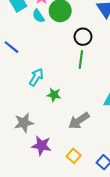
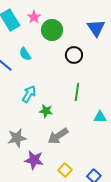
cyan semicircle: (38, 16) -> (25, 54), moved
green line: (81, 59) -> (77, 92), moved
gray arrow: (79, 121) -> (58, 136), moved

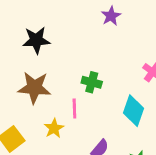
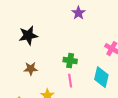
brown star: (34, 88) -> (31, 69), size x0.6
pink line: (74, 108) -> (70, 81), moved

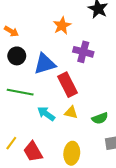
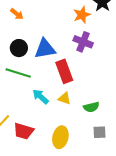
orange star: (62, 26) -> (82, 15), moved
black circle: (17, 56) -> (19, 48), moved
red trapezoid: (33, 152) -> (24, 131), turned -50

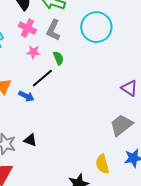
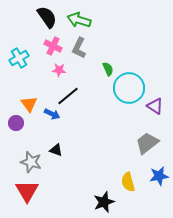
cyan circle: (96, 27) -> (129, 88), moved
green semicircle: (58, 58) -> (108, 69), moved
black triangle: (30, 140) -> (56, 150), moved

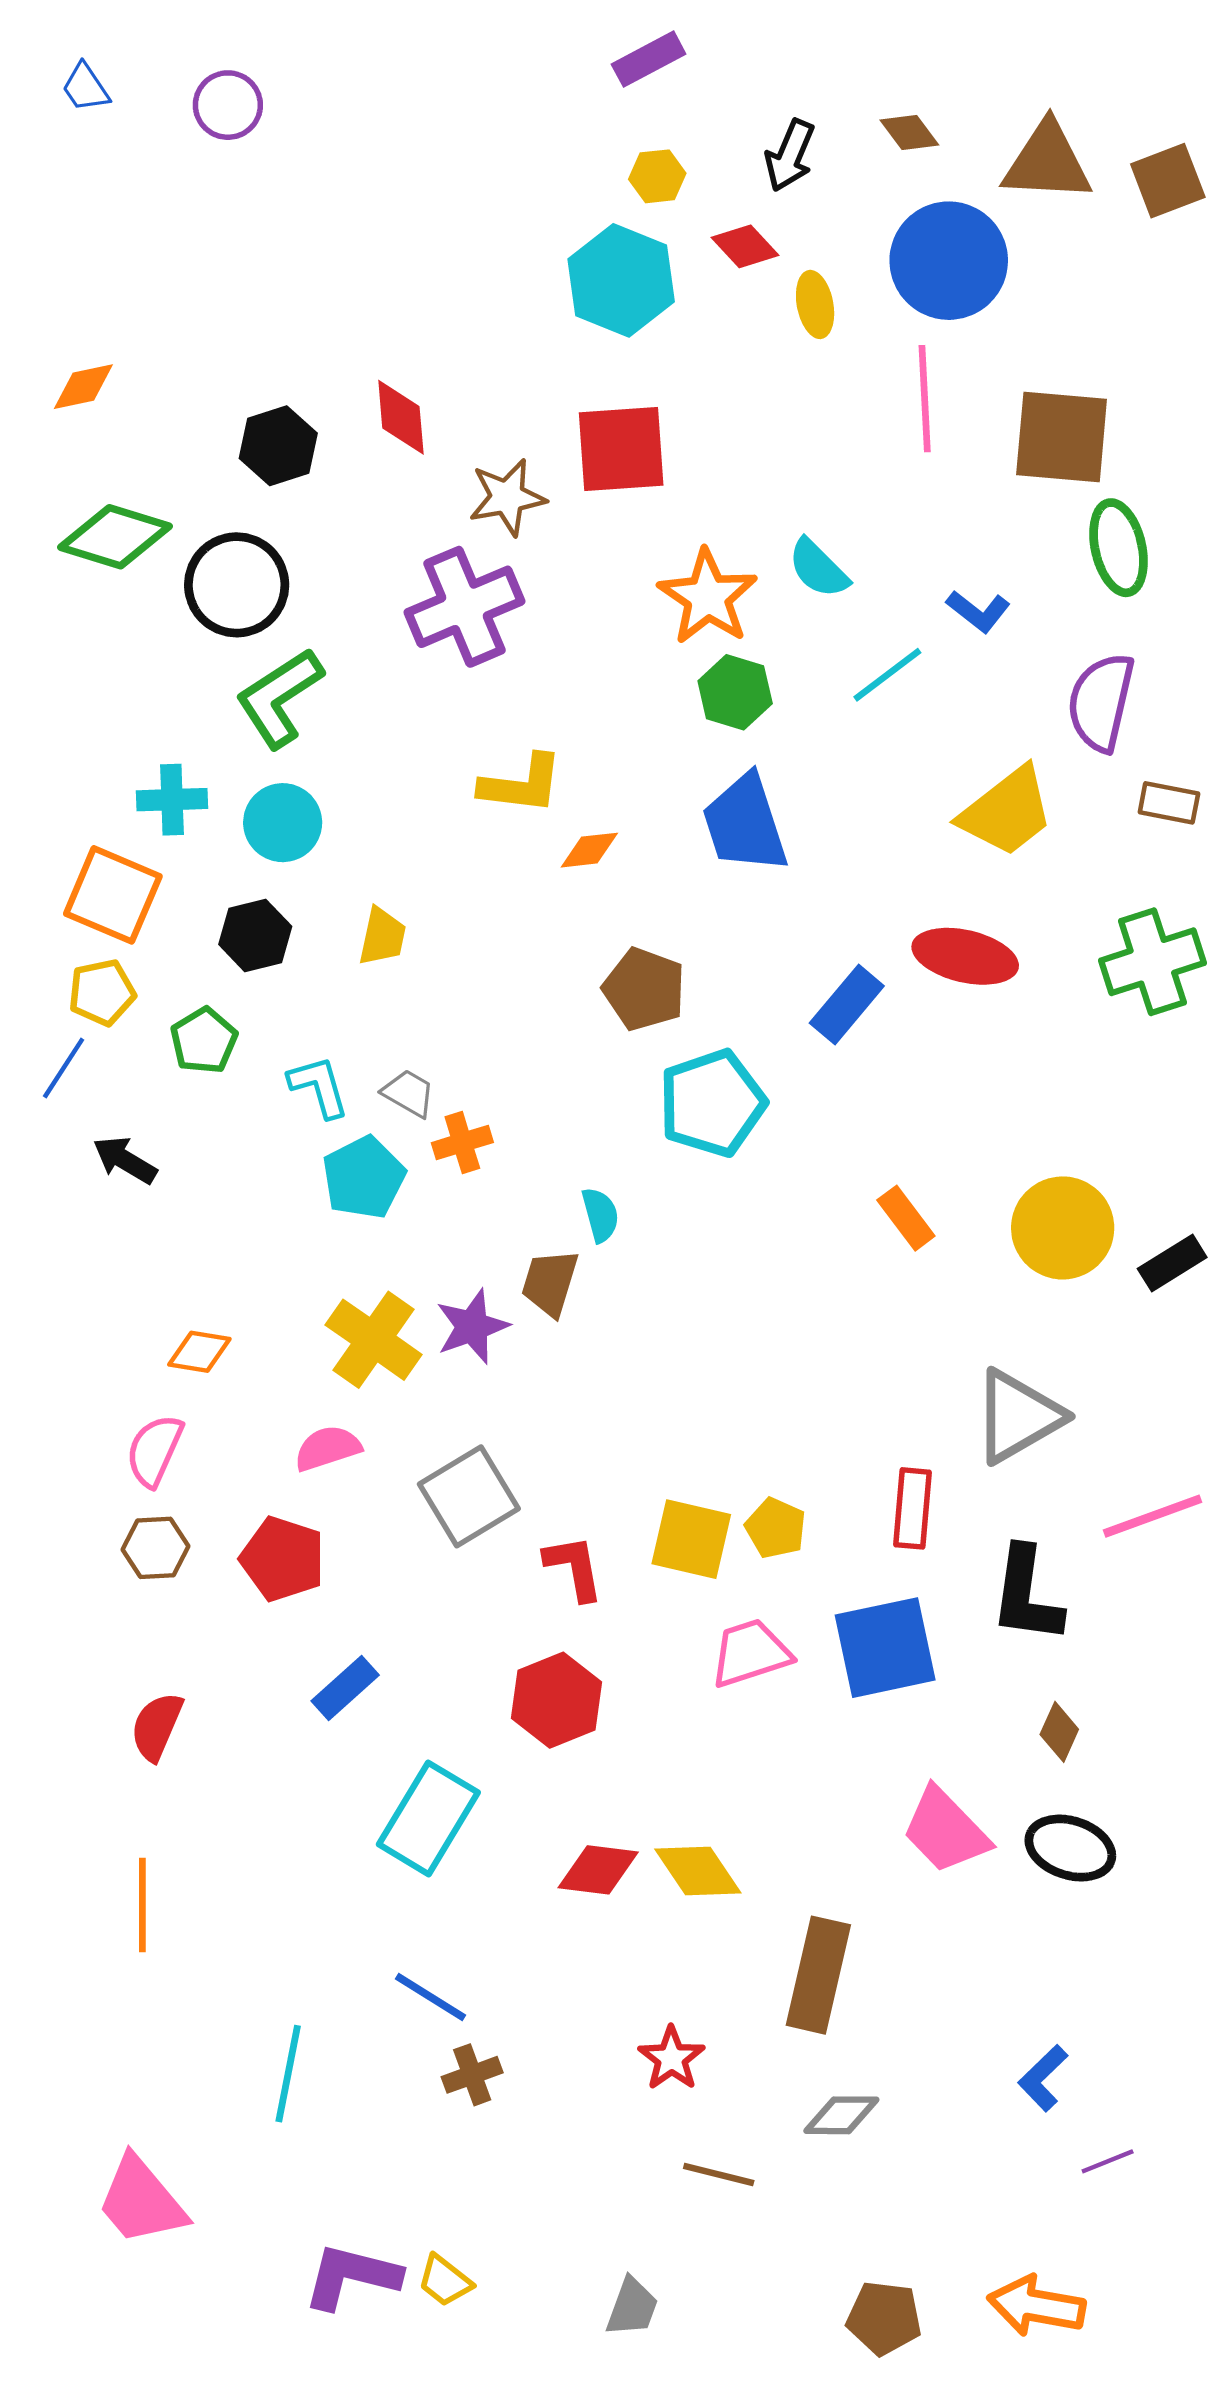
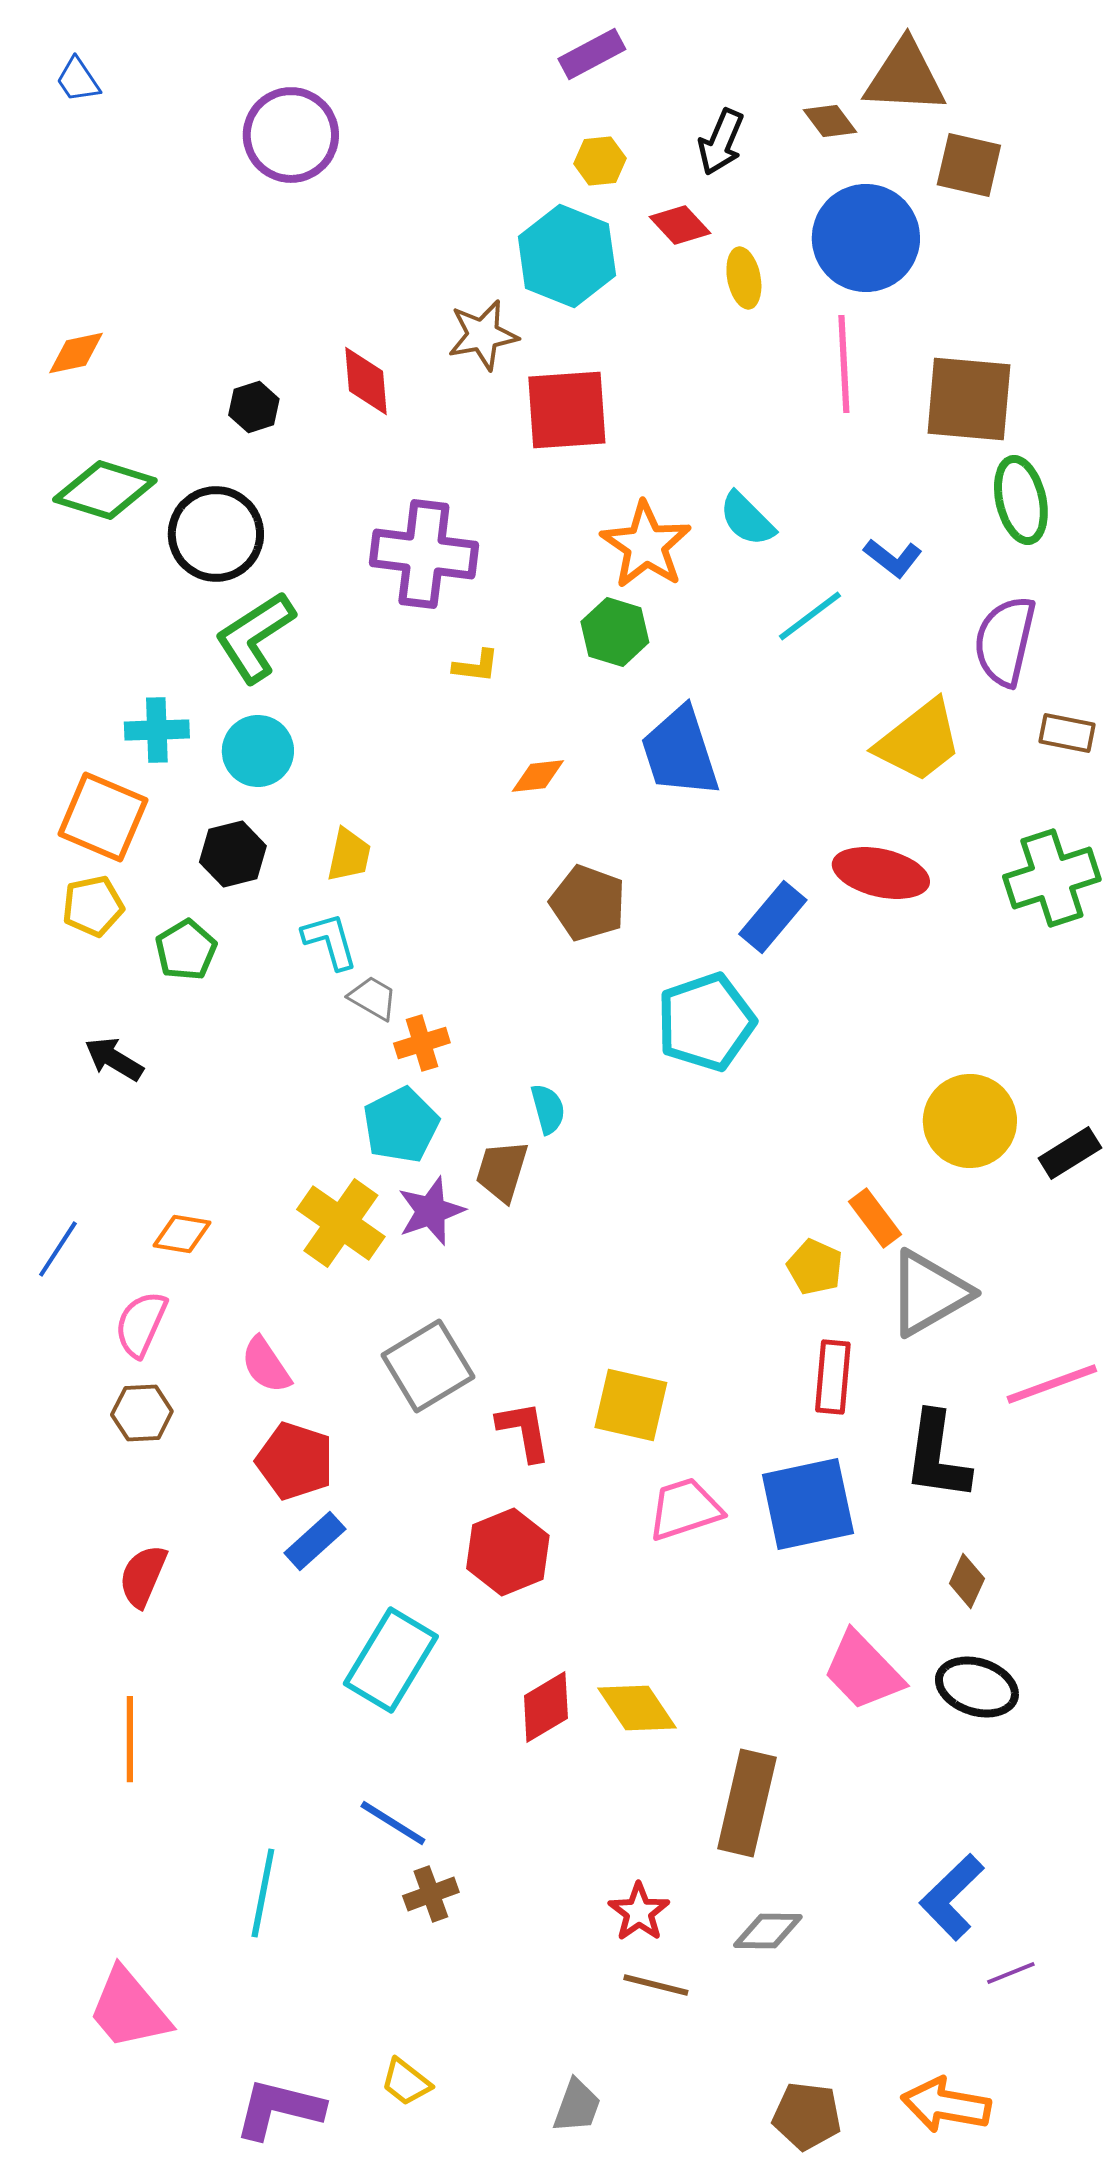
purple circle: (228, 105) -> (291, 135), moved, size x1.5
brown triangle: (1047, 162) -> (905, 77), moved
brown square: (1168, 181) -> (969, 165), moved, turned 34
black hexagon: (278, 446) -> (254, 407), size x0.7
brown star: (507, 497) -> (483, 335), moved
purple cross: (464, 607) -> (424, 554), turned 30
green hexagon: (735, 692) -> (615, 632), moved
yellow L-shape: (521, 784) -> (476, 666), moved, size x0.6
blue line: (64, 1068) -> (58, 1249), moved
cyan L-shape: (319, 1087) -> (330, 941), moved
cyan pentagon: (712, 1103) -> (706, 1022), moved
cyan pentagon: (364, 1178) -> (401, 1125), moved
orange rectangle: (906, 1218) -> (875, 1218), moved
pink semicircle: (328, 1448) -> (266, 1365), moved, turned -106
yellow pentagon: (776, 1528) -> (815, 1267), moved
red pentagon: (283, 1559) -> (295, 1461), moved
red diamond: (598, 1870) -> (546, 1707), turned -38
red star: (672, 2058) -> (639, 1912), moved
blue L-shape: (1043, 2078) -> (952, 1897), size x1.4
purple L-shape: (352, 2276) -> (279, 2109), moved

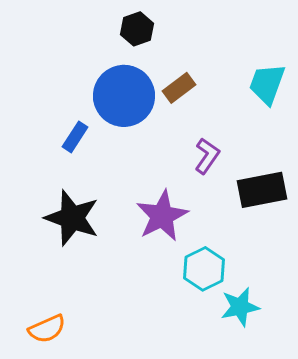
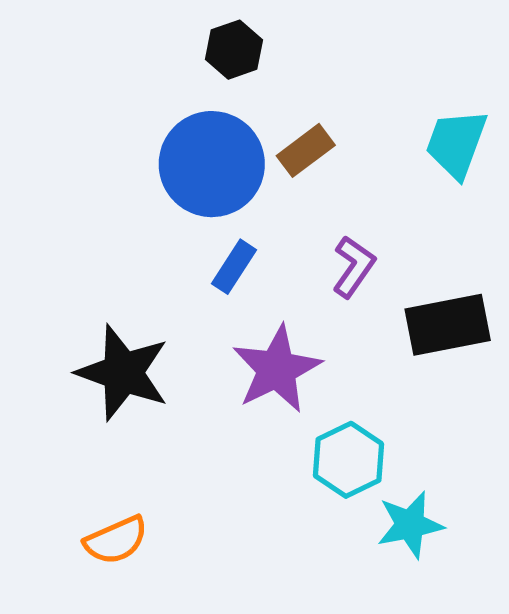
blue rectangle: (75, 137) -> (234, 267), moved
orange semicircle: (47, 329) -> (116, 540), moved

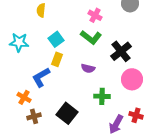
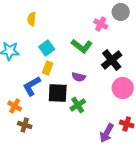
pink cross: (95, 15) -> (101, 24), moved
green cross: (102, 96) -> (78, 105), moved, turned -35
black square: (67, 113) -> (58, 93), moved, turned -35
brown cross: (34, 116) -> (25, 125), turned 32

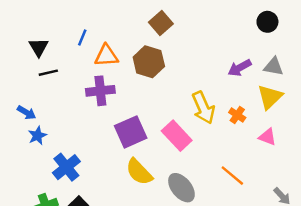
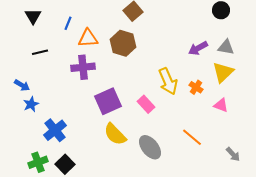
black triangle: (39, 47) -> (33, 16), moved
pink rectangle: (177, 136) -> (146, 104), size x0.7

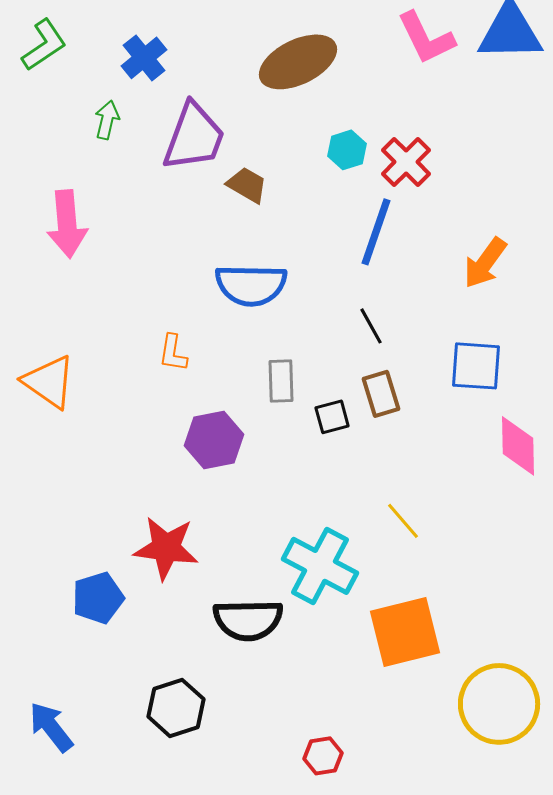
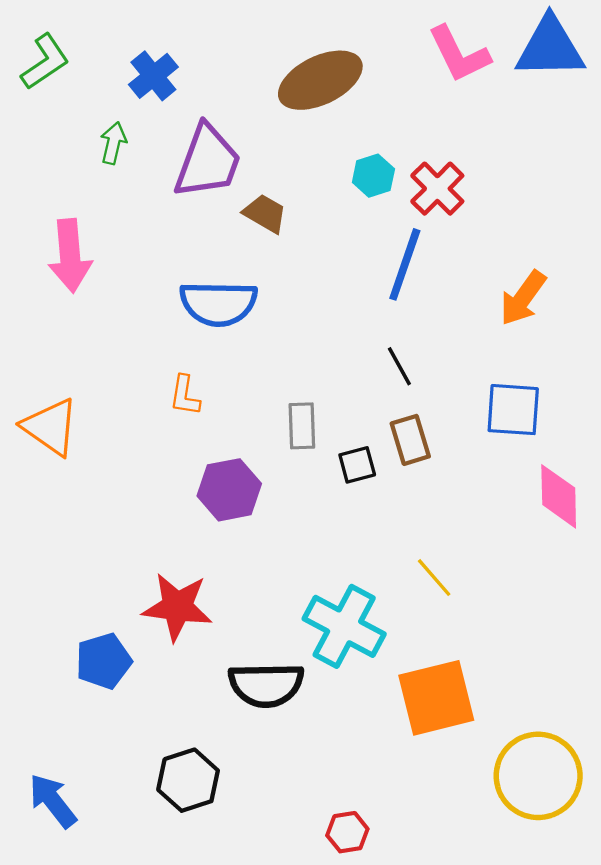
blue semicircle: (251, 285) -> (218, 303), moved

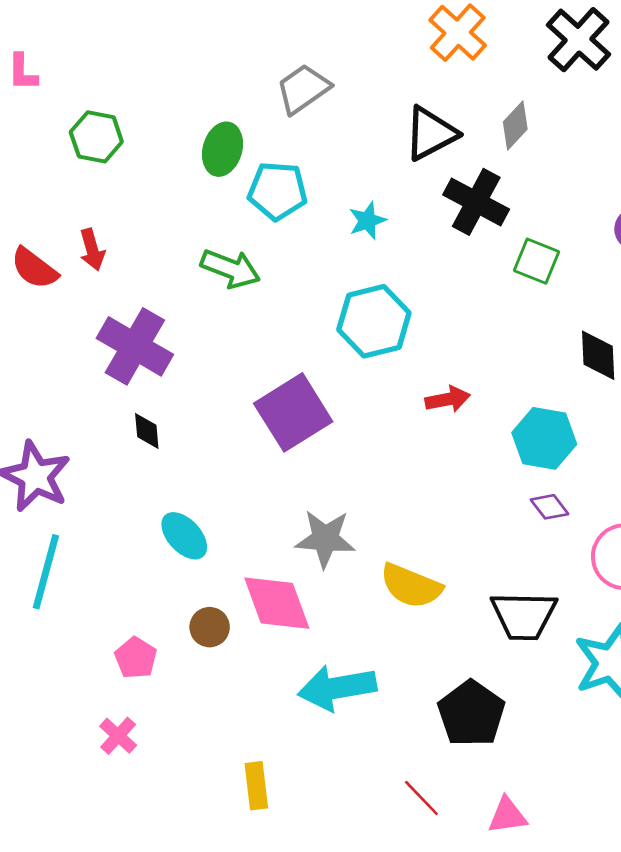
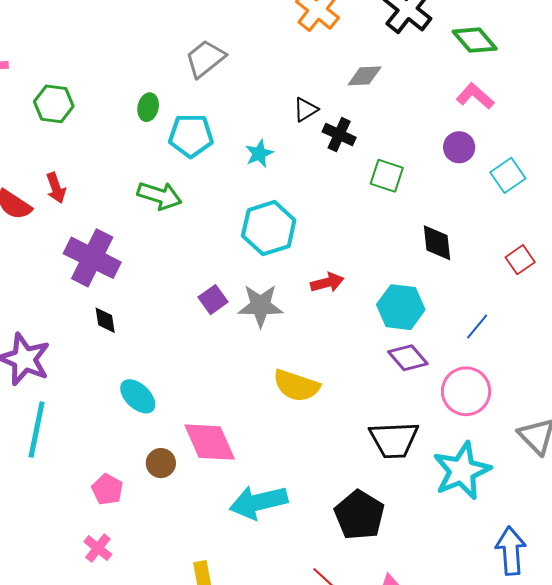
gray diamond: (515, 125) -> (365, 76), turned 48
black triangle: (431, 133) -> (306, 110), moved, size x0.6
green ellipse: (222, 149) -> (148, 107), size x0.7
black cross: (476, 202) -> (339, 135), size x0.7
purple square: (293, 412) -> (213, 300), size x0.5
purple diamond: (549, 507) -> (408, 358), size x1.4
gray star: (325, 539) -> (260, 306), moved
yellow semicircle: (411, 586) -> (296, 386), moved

REQUIREMENT>
Could the lines from the top of the material through the line with "green semicircle: (58, 58)" be repeated exactly, pictures left out?

RESULT FOR THIS EXERCISE>
cyan semicircle: (38, 16) -> (25, 54), moved
green line: (81, 59) -> (77, 92), moved
gray arrow: (79, 121) -> (58, 136), moved

brown star: (34, 88) -> (31, 69), size x0.6
pink line: (74, 108) -> (70, 81), moved

orange star: (62, 26) -> (82, 15), moved
black circle: (17, 56) -> (19, 48), moved
red trapezoid: (33, 152) -> (24, 131), turned -50

cyan circle: (96, 27) -> (129, 88), moved
green semicircle: (58, 58) -> (108, 69), moved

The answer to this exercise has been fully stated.